** Instructions to follow **
How many of the lines below hold "cube"? Only the number, please.

** Given entries **
────
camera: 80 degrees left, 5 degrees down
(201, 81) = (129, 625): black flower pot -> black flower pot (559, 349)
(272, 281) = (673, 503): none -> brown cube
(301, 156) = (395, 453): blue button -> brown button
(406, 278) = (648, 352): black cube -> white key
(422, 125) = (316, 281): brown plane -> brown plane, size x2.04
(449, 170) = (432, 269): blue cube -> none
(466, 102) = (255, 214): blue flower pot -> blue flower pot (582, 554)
────
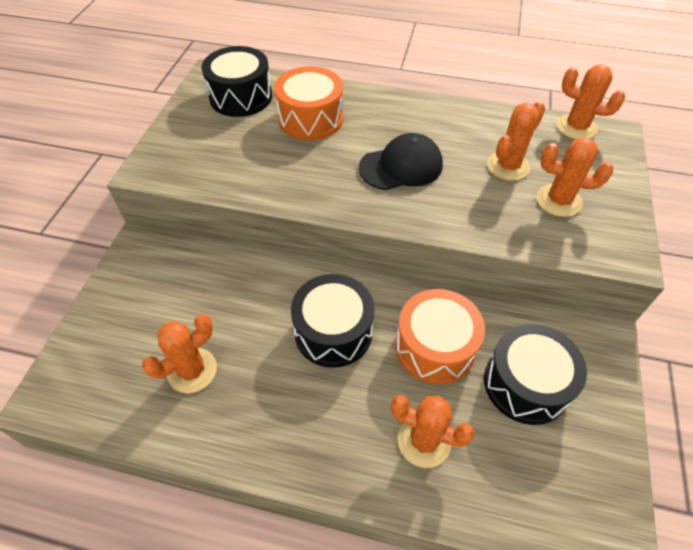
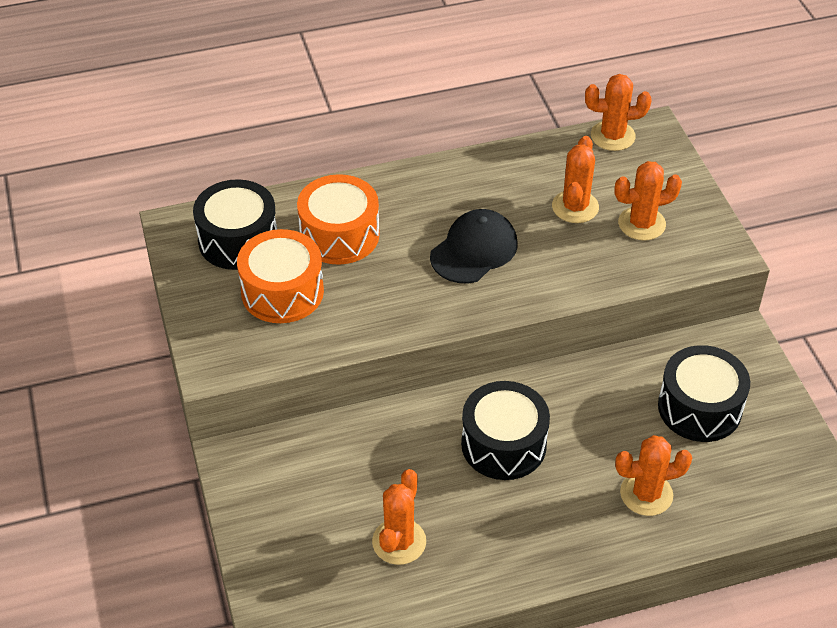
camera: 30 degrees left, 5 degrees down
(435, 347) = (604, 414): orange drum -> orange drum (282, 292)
────
** Answer **
3